WHAT THE TASK ASKS - Starting with the line that holds "pink glue stick [257,163,283,222]", repeat each line through the last one below, exactly. Pictures stay out.

Collected data entries:
[Start of Attachment]
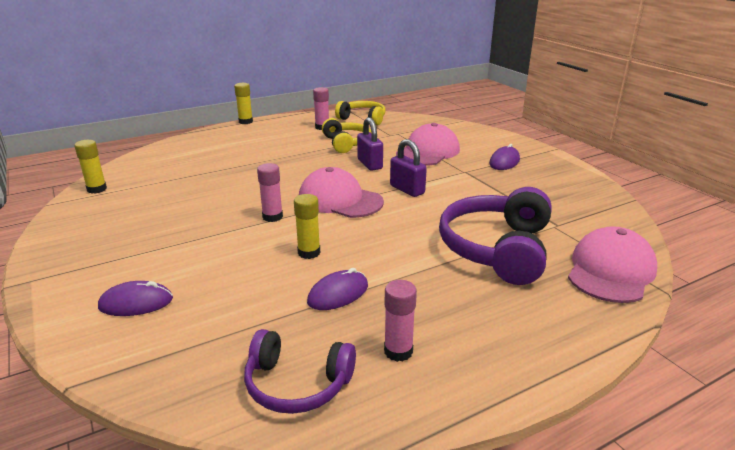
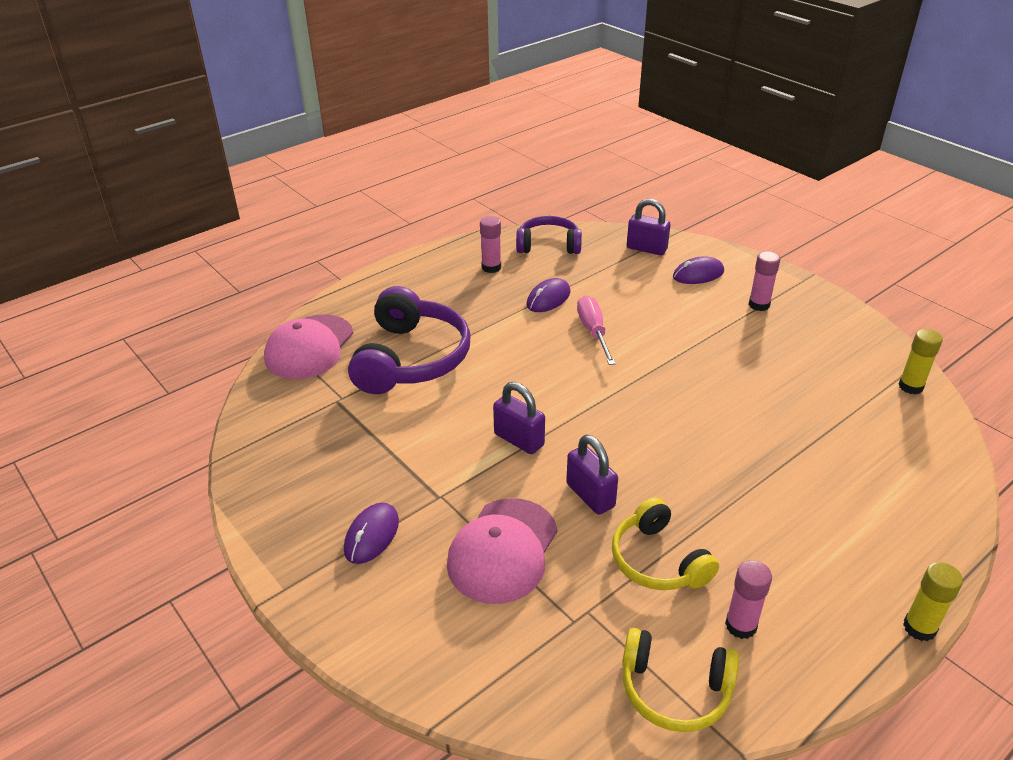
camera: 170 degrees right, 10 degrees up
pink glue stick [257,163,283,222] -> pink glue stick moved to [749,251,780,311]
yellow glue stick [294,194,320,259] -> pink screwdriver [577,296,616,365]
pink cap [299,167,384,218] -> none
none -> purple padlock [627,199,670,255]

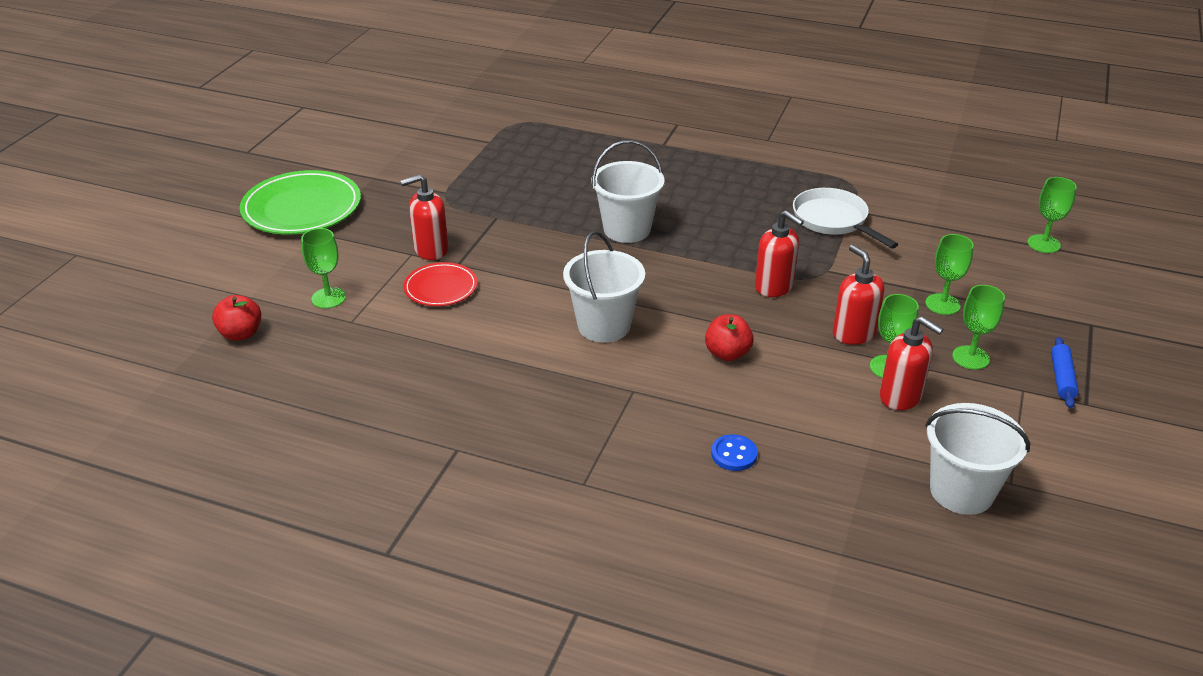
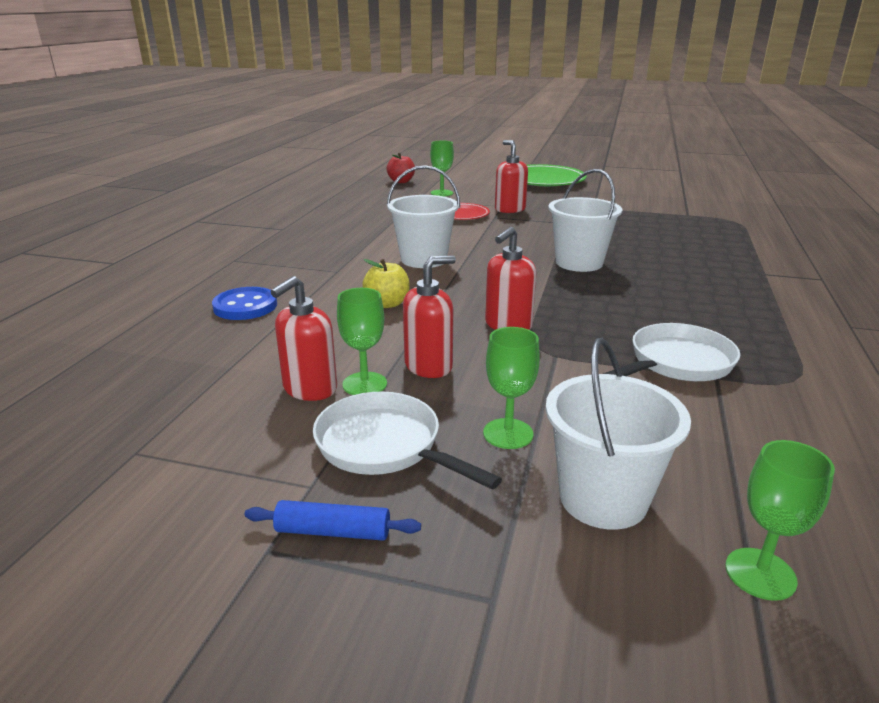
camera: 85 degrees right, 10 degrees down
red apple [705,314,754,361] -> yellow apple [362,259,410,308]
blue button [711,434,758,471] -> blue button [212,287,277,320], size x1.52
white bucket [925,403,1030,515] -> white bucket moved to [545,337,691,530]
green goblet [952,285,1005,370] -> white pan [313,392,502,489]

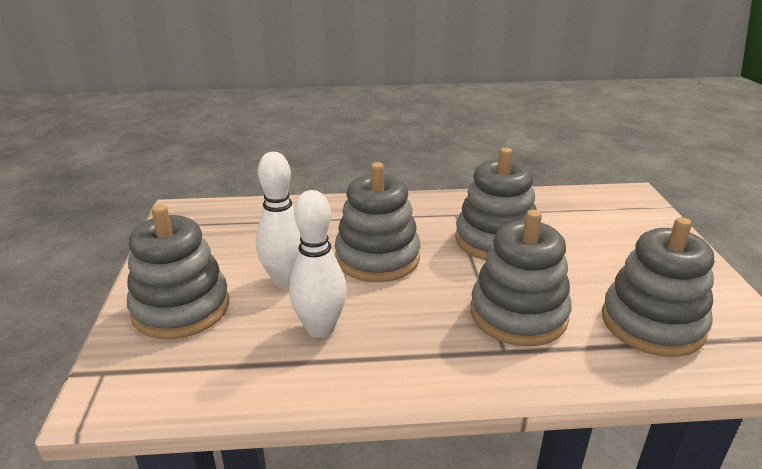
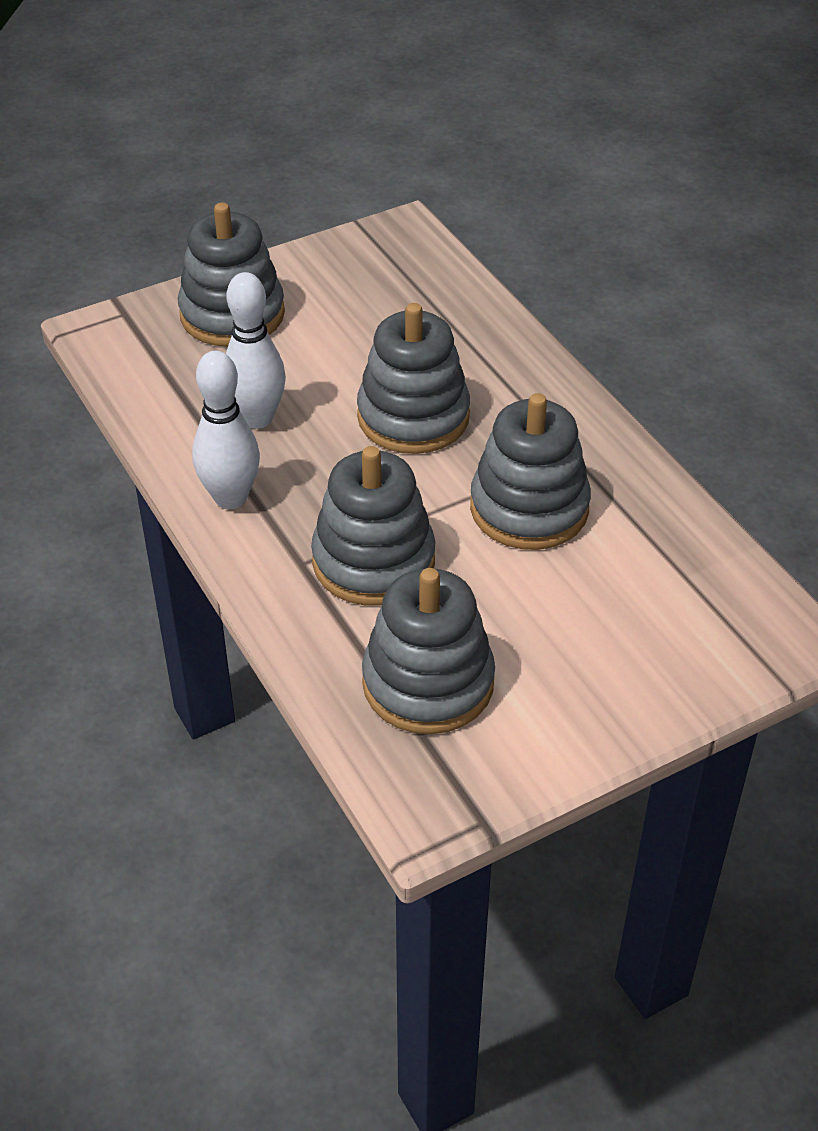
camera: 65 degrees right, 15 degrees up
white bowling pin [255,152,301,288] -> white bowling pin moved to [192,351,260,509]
[End of Attachment]
COMPLETED EXERCISE -
pink glue stick [257,163,283,222] -> pink glue stick moved to [749,251,780,311]
yellow glue stick [294,194,320,259] -> pink screwdriver [577,296,616,365]
pink cap [299,167,384,218] -> none
none -> purple padlock [627,199,670,255]

camera: 85 degrees right, 10 degrees down
red apple [705,314,754,361] -> yellow apple [362,259,410,308]
blue button [711,434,758,471] -> blue button [212,287,277,320], size x1.52
white bucket [925,403,1030,515] -> white bucket moved to [545,337,691,530]
green goblet [952,285,1005,370] -> white pan [313,392,502,489]

camera: 65 degrees right, 15 degrees up
white bowling pin [255,152,301,288] -> white bowling pin moved to [192,351,260,509]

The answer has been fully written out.